▶ _What needs to be done_: Format the lines below as a JSON list of strings with one string per line, skipping any blank lines and leaving the pictures out.

* BEGIN Data extract *

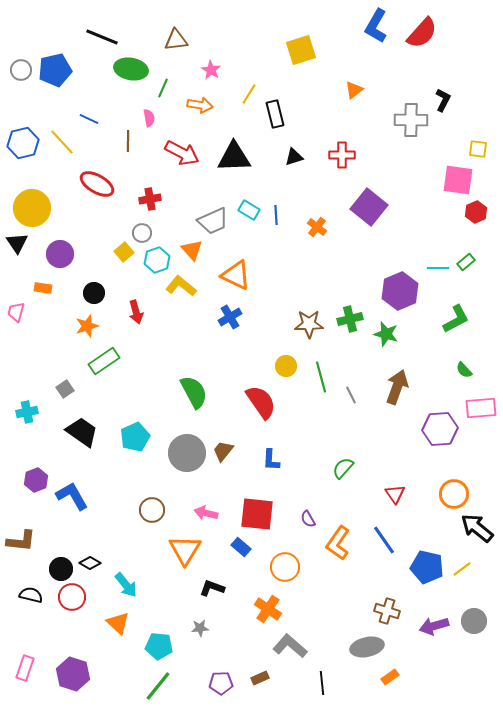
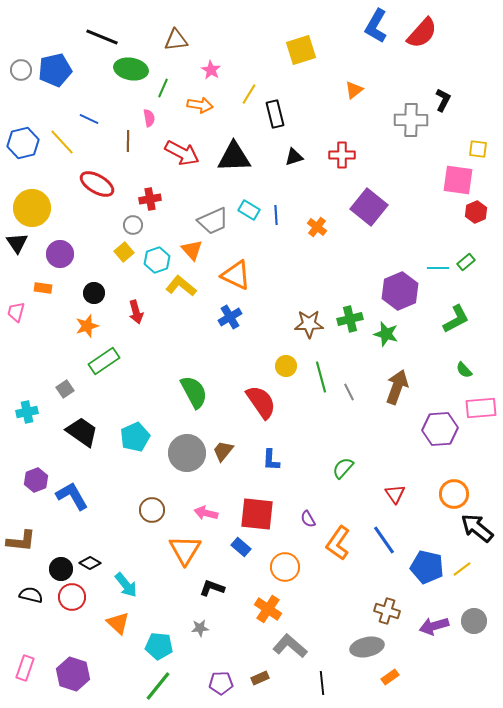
gray circle at (142, 233): moved 9 px left, 8 px up
gray line at (351, 395): moved 2 px left, 3 px up
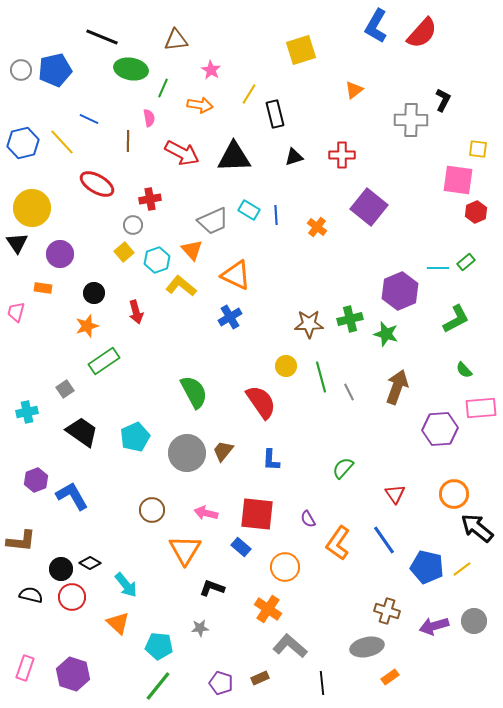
purple pentagon at (221, 683): rotated 20 degrees clockwise
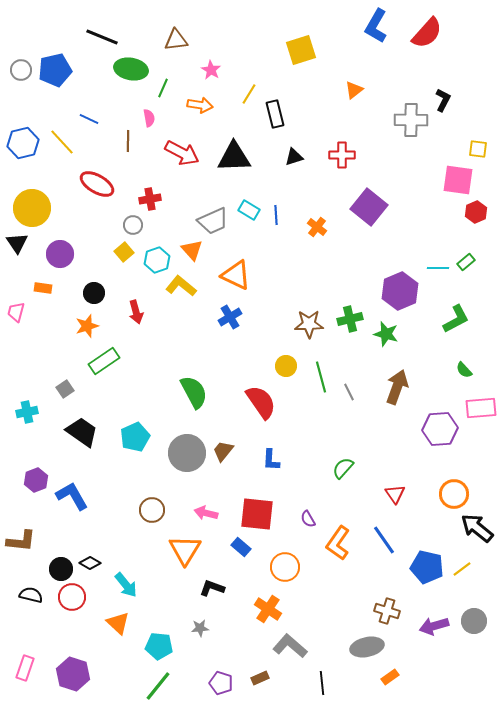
red semicircle at (422, 33): moved 5 px right
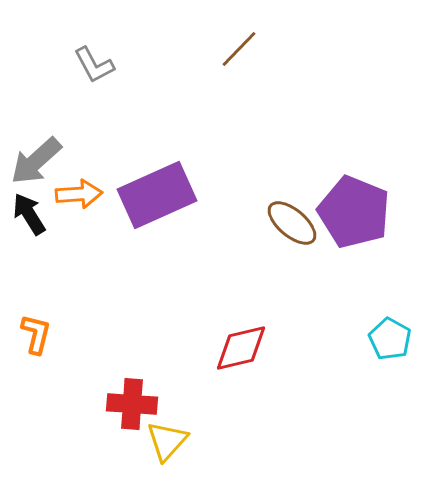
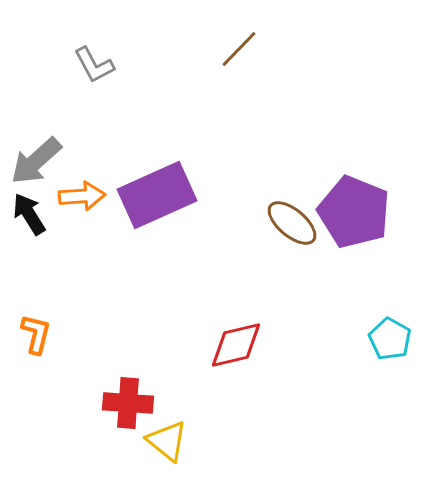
orange arrow: moved 3 px right, 2 px down
red diamond: moved 5 px left, 3 px up
red cross: moved 4 px left, 1 px up
yellow triangle: rotated 33 degrees counterclockwise
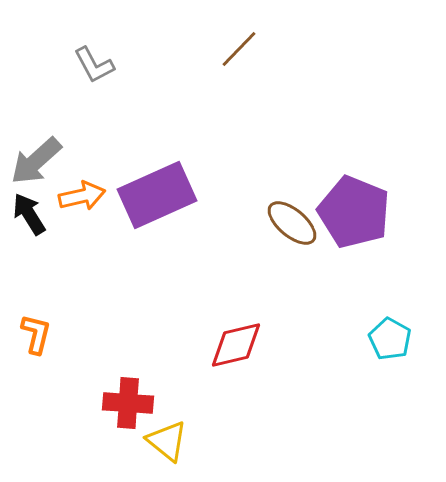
orange arrow: rotated 9 degrees counterclockwise
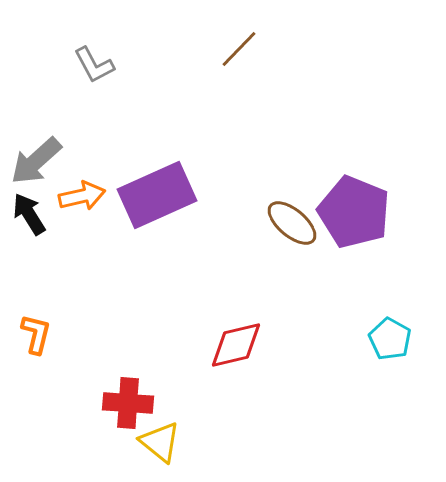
yellow triangle: moved 7 px left, 1 px down
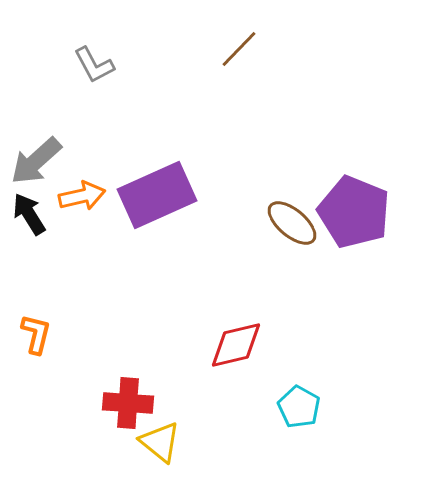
cyan pentagon: moved 91 px left, 68 px down
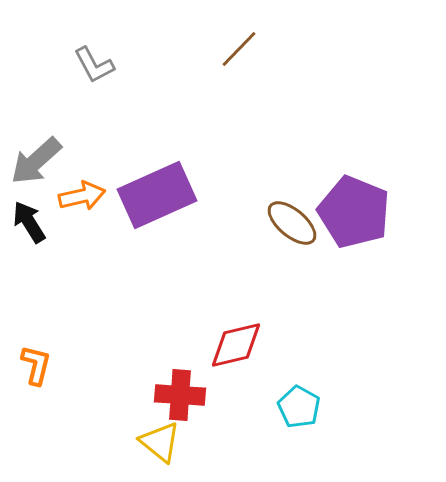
black arrow: moved 8 px down
orange L-shape: moved 31 px down
red cross: moved 52 px right, 8 px up
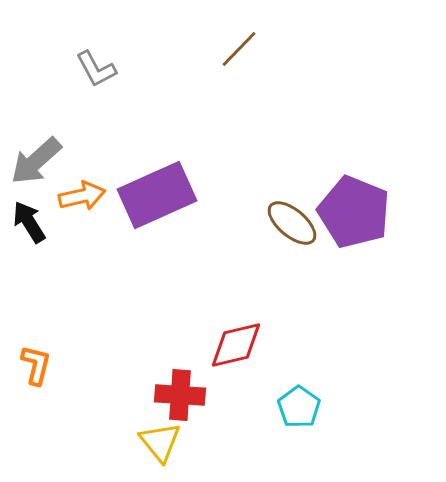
gray L-shape: moved 2 px right, 4 px down
cyan pentagon: rotated 6 degrees clockwise
yellow triangle: rotated 12 degrees clockwise
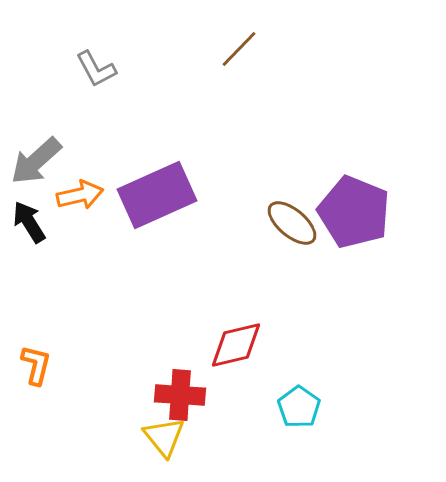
orange arrow: moved 2 px left, 1 px up
yellow triangle: moved 4 px right, 5 px up
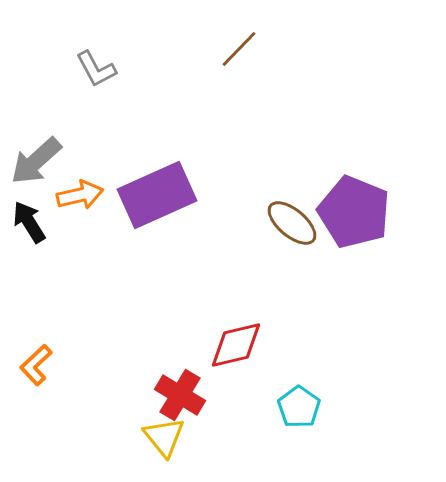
orange L-shape: rotated 147 degrees counterclockwise
red cross: rotated 27 degrees clockwise
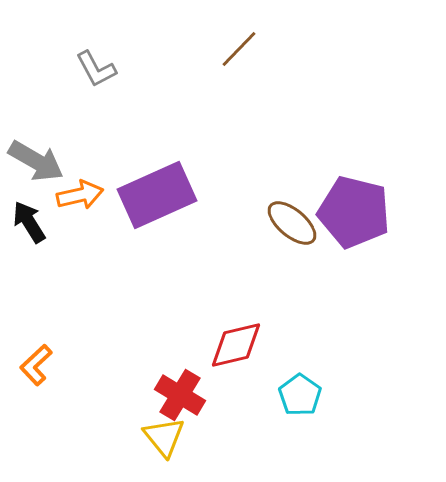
gray arrow: rotated 108 degrees counterclockwise
purple pentagon: rotated 8 degrees counterclockwise
cyan pentagon: moved 1 px right, 12 px up
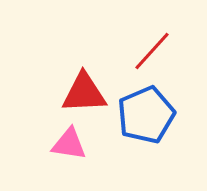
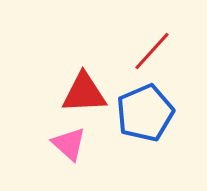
blue pentagon: moved 1 px left, 2 px up
pink triangle: rotated 33 degrees clockwise
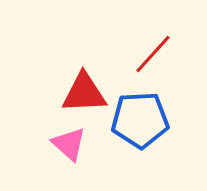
red line: moved 1 px right, 3 px down
blue pentagon: moved 5 px left, 7 px down; rotated 20 degrees clockwise
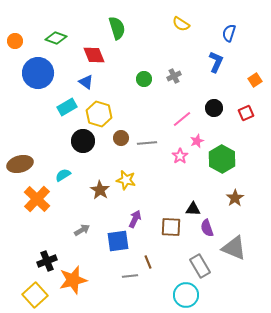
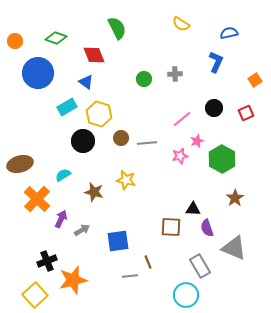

* END Data extract *

▶ _Response for this exercise_:
[
  "gray circle at (142, 233): moved 9 px left, 8 px up",
  "gray line at (351, 395): moved 2 px left, 3 px up",
  "purple pentagon at (221, 683): rotated 20 degrees clockwise",
  "red semicircle at (422, 33): moved 5 px right",
  "orange arrow: moved 3 px right, 2 px down",
  "red diamond: moved 5 px left, 3 px up",
  "red cross: moved 4 px left, 1 px up",
  "yellow triangle: rotated 33 degrees counterclockwise",
  "orange arrow: rotated 9 degrees counterclockwise",
  "yellow triangle: moved 7 px left, 1 px down",
  "cyan pentagon: moved 91 px left, 68 px down",
  "black arrow: moved 8 px down",
  "orange L-shape: moved 31 px down",
  "red cross: moved 52 px right, 8 px up",
  "gray L-shape: moved 2 px right, 4 px down",
  "cyan pentagon: rotated 6 degrees clockwise",
  "yellow triangle: rotated 12 degrees clockwise",
  "orange arrow: moved 2 px left, 1 px up",
  "yellow triangle: moved 4 px right, 5 px up",
  "orange L-shape: rotated 147 degrees counterclockwise",
  "red cross: rotated 27 degrees clockwise",
  "gray arrow: rotated 108 degrees counterclockwise",
  "purple pentagon: rotated 8 degrees counterclockwise",
  "cyan pentagon: moved 1 px right, 12 px up",
  "blue pentagon: moved 1 px left, 2 px up",
  "pink triangle: rotated 33 degrees clockwise",
  "red line: moved 1 px right, 3 px down",
  "blue pentagon: moved 5 px left, 7 px down; rotated 20 degrees clockwise"
]